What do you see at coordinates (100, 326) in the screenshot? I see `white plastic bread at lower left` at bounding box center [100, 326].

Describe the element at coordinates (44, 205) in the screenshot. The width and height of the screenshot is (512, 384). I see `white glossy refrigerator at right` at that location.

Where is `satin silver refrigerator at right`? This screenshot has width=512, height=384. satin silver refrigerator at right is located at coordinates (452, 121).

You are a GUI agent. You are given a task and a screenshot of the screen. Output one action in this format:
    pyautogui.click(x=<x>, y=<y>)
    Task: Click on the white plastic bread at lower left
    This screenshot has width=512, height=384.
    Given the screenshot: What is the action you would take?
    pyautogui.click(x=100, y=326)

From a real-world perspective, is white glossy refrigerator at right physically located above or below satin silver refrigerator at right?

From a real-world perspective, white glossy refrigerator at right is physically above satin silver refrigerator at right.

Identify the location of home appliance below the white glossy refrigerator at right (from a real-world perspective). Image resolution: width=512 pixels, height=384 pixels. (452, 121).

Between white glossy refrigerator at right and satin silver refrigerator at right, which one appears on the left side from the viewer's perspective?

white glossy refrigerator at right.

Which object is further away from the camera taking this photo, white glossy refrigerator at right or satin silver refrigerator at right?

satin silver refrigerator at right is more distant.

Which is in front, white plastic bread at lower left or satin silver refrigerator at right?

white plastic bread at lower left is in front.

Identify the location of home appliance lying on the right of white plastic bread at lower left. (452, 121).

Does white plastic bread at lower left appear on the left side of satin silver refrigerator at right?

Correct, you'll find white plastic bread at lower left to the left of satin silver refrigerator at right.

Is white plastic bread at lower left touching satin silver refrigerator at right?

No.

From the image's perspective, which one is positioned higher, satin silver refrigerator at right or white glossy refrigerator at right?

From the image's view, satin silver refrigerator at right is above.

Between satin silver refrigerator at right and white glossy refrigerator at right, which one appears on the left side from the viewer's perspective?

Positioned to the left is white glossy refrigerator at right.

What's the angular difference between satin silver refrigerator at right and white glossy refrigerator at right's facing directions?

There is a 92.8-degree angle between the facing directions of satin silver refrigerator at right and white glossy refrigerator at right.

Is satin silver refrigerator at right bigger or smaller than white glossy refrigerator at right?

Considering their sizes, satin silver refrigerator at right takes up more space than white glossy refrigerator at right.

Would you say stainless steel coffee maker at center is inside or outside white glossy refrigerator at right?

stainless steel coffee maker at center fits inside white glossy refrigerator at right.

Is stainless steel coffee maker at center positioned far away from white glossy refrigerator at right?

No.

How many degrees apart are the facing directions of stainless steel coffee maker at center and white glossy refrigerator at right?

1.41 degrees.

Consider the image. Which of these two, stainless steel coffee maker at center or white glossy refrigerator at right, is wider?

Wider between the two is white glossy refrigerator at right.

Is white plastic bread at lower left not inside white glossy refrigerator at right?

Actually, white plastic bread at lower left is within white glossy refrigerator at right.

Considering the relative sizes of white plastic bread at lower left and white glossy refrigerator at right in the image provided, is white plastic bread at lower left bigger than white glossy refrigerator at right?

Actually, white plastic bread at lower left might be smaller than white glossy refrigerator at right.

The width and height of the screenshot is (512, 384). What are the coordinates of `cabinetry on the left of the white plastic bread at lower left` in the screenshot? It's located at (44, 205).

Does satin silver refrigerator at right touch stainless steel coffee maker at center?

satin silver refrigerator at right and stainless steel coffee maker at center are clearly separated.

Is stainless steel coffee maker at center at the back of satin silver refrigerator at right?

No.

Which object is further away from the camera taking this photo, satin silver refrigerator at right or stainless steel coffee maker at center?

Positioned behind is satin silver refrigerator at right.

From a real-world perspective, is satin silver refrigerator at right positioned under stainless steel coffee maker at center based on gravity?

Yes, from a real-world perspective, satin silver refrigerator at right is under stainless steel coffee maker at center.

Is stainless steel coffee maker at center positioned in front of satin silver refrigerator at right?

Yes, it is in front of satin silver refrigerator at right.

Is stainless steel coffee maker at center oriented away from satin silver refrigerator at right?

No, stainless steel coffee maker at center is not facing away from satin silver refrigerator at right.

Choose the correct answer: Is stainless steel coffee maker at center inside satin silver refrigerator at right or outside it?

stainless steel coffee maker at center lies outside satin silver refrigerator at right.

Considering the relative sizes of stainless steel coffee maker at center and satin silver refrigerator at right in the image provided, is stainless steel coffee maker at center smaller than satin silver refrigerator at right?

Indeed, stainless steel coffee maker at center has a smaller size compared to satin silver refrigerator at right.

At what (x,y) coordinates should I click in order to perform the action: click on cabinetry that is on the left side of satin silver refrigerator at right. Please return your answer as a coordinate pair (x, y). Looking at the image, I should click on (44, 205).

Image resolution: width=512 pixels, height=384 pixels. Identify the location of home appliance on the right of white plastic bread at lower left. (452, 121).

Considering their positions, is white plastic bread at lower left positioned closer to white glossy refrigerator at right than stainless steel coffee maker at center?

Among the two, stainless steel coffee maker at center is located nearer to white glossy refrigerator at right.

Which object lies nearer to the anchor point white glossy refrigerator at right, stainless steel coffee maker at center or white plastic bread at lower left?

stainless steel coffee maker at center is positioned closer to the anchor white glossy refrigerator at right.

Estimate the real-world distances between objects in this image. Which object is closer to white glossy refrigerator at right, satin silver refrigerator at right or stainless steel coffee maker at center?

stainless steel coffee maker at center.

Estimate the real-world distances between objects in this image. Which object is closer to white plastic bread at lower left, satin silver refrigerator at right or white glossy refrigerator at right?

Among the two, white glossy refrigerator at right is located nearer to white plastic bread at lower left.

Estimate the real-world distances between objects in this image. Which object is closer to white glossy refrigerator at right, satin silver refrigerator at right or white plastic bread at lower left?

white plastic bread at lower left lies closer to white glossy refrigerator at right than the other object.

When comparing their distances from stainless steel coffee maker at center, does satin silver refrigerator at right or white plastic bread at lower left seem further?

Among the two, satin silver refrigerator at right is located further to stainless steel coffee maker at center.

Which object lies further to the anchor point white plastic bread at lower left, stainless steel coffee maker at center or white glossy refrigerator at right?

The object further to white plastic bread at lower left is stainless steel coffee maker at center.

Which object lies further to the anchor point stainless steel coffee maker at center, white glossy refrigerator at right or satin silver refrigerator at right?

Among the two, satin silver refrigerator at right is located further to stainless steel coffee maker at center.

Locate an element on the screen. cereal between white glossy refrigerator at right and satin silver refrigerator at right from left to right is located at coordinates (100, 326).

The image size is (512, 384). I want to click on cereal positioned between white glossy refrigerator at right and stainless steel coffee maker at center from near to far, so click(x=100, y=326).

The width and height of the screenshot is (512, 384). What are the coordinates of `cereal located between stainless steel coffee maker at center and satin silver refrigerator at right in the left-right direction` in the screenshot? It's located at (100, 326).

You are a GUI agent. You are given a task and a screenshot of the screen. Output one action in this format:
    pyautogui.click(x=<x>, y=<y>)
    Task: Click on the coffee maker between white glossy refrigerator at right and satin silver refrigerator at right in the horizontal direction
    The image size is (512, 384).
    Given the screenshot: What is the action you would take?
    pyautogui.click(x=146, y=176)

┄┄┄┄┄┄┄┄┄┄┄┄┄┄┄┄┄┄┄┄

- [THE PROBLEM]: Write every line of the records above as a JSON array of strings, one string per line, leaving out blank lines.

- [SOLUTION BELOW]:
[
  "What do you see at coordinates (100, 326) in the screenshot? I see `white plastic bread at lower left` at bounding box center [100, 326].",
  "Describe the element at coordinates (44, 205) in the screenshot. The width and height of the screenshot is (512, 384). I see `white glossy refrigerator at right` at that location.",
  "Where is `satin silver refrigerator at right`? This screenshot has width=512, height=384. satin silver refrigerator at right is located at coordinates (452, 121).",
  "You are a GUI agent. You are given a task and a screenshot of the screen. Output one action in this format:",
  "    pyautogui.click(x=<x>, y=<y>)",
  "    Task: Click on the white plastic bread at lower left",
  "    This screenshot has width=512, height=384.",
  "    Given the screenshot: What is the action you would take?",
  "    pyautogui.click(x=100, y=326)",
  "From a real-world perspective, is white glossy refrigerator at right physically located above or below satin silver refrigerator at right?",
  "From a real-world perspective, white glossy refrigerator at right is physically above satin silver refrigerator at right.",
  "Identify the location of home appliance below the white glossy refrigerator at right (from a real-world perspective). Image resolution: width=512 pixels, height=384 pixels. (452, 121).",
  "Between white glossy refrigerator at right and satin silver refrigerator at right, which one appears on the left side from the viewer's perspective?",
  "white glossy refrigerator at right.",
  "Which object is further away from the camera taking this photo, white glossy refrigerator at right or satin silver refrigerator at right?",
  "satin silver refrigerator at right is more distant.",
  "Which is in front, white plastic bread at lower left or satin silver refrigerator at right?",
  "white plastic bread at lower left is in front.",
  "Identify the location of home appliance lying on the right of white plastic bread at lower left. (452, 121).",
  "Does white plastic bread at lower left appear on the left side of satin silver refrigerator at right?",
  "Correct, you'll find white plastic bread at lower left to the left of satin silver refrigerator at right.",
  "Is white plastic bread at lower left touching satin silver refrigerator at right?",
  "No.",
  "From the image's perspective, which one is positioned higher, satin silver refrigerator at right or white glossy refrigerator at right?",
  "From the image's view, satin silver refrigerator at right is above.",
  "Between satin silver refrigerator at right and white glossy refrigerator at right, which one appears on the left side from the viewer's perspective?",
  "Positioned to the left is white glossy refrigerator at right.",
  "What's the angular difference between satin silver refrigerator at right and white glossy refrigerator at right's facing directions?",
  "There is a 92.8-degree angle between the facing directions of satin silver refrigerator at right and white glossy refrigerator at right.",
  "Is satin silver refrigerator at right bigger or smaller than white glossy refrigerator at right?",
  "Considering their sizes, satin silver refrigerator at right takes up more space than white glossy refrigerator at right.",
  "Would you say stainless steel coffee maker at center is inside or outside white glossy refrigerator at right?",
  "stainless steel coffee maker at center fits inside white glossy refrigerator at right.",
  "Is stainless steel coffee maker at center positioned far away from white glossy refrigerator at right?",
  "No.",
  "How many degrees apart are the facing directions of stainless steel coffee maker at center and white glossy refrigerator at right?",
  "1.41 degrees.",
  "Consider the image. Which of these two, stainless steel coffee maker at center or white glossy refrigerator at right, is wider?",
  "Wider between the two is white glossy refrigerator at right.",
  "Is white plastic bread at lower left not inside white glossy refrigerator at right?",
  "Actually, white plastic bread at lower left is within white glossy refrigerator at right.",
  "Considering the relative sizes of white plastic bread at lower left and white glossy refrigerator at right in the image provided, is white plastic bread at lower left bigger than white glossy refrigerator at right?",
  "Actually, white plastic bread at lower left might be smaller than white glossy refrigerator at right.",
  "The width and height of the screenshot is (512, 384). What are the coordinates of `cabinetry on the left of the white plastic bread at lower left` in the screenshot? It's located at (44, 205).",
  "Does satin silver refrigerator at right touch stainless steel coffee maker at center?",
  "satin silver refrigerator at right and stainless steel coffee maker at center are clearly separated.",
  "Is stainless steel coffee maker at center at the back of satin silver refrigerator at right?",
  "No.",
  "Which object is further away from the camera taking this photo, satin silver refrigerator at right or stainless steel coffee maker at center?",
  "Positioned behind is satin silver refrigerator at right.",
  "From a real-world perspective, is satin silver refrigerator at right positioned under stainless steel coffee maker at center based on gravity?",
  "Yes, from a real-world perspective, satin silver refrigerator at right is under stainless steel coffee maker at center.",
  "Is stainless steel coffee maker at center positioned in front of satin silver refrigerator at right?",
  "Yes, it is in front of satin silver refrigerator at right.",
  "Is stainless steel coffee maker at center oriented away from satin silver refrigerator at right?",
  "No, stainless steel coffee maker at center is not facing away from satin silver refrigerator at right.",
  "Choose the correct answer: Is stainless steel coffee maker at center inside satin silver refrigerator at right or outside it?",
  "stainless steel coffee maker at center lies outside satin silver refrigerator at right.",
  "Considering the relative sizes of stainless steel coffee maker at center and satin silver refrigerator at right in the image provided, is stainless steel coffee maker at center smaller than satin silver refrigerator at right?",
  "Indeed, stainless steel coffee maker at center has a smaller size compared to satin silver refrigerator at right.",
  "At what (x,y) coordinates should I click in order to perform the action: click on cabinetry that is on the left side of satin silver refrigerator at right. Please return your answer as a coordinate pair (x, y). Looking at the image, I should click on (44, 205).",
  "Image resolution: width=512 pixels, height=384 pixels. Identify the location of home appliance on the right of white plastic bread at lower left. (452, 121).",
  "Considering their positions, is white plastic bread at lower left positioned closer to white glossy refrigerator at right than stainless steel coffee maker at center?",
  "Among the two, stainless steel coffee maker at center is located nearer to white glossy refrigerator at right.",
  "Which object lies nearer to the anchor point white glossy refrigerator at right, stainless steel coffee maker at center or white plastic bread at lower left?",
  "stainless steel coffee maker at center is positioned closer to the anchor white glossy refrigerator at right.",
  "Estimate the real-world distances between objects in this image. Which object is closer to white glossy refrigerator at right, satin silver refrigerator at right or stainless steel coffee maker at center?",
  "stainless steel coffee maker at center.",
  "Estimate the real-world distances between objects in this image. Which object is closer to white plastic bread at lower left, satin silver refrigerator at right or white glossy refrigerator at right?",
  "Among the two, white glossy refrigerator at right is located nearer to white plastic bread at lower left.",
  "Estimate the real-world distances between objects in this image. Which object is closer to white glossy refrigerator at right, satin silver refrigerator at right or white plastic bread at lower left?",
  "white plastic bread at lower left lies closer to white glossy refrigerator at right than the other object.",
  "When comparing their distances from stainless steel coffee maker at center, does satin silver refrigerator at right or white plastic bread at lower left seem further?",
  "Among the two, satin silver refrigerator at right is located further to stainless steel coffee maker at center.",
  "Which object lies further to the anchor point white plastic bread at lower left, stainless steel coffee maker at center or white glossy refrigerator at right?",
  "The object further to white plastic bread at lower left is stainless steel coffee maker at center.",
  "Which object lies further to the anchor point stainless steel coffee maker at center, white glossy refrigerator at right or satin silver refrigerator at right?",
  "Among the two, satin silver refrigerator at right is located further to stainless steel coffee maker at center.",
  "Locate an element on the screen. cereal between white glossy refrigerator at right and satin silver refrigerator at right from left to right is located at coordinates (100, 326).",
  "The image size is (512, 384). I want to click on cereal positioned between white glossy refrigerator at right and stainless steel coffee maker at center from near to far, so click(x=100, y=326).",
  "The width and height of the screenshot is (512, 384). What are the coordinates of `cereal located between stainless steel coffee maker at center and satin silver refrigerator at right in the left-right direction` in the screenshot? It's located at (100, 326).",
  "You are a GUI agent. You are given a task and a screenshot of the screen. Output one action in this format:",
  "    pyautogui.click(x=<x>, y=<y>)",
  "    Task: Click on the coffee maker between white glossy refrigerator at right and satin silver refrigerator at right in the horizontal direction",
  "    The image size is (512, 384).",
  "    Given the screenshot: What is the action you would take?",
  "    pyautogui.click(x=146, y=176)"
]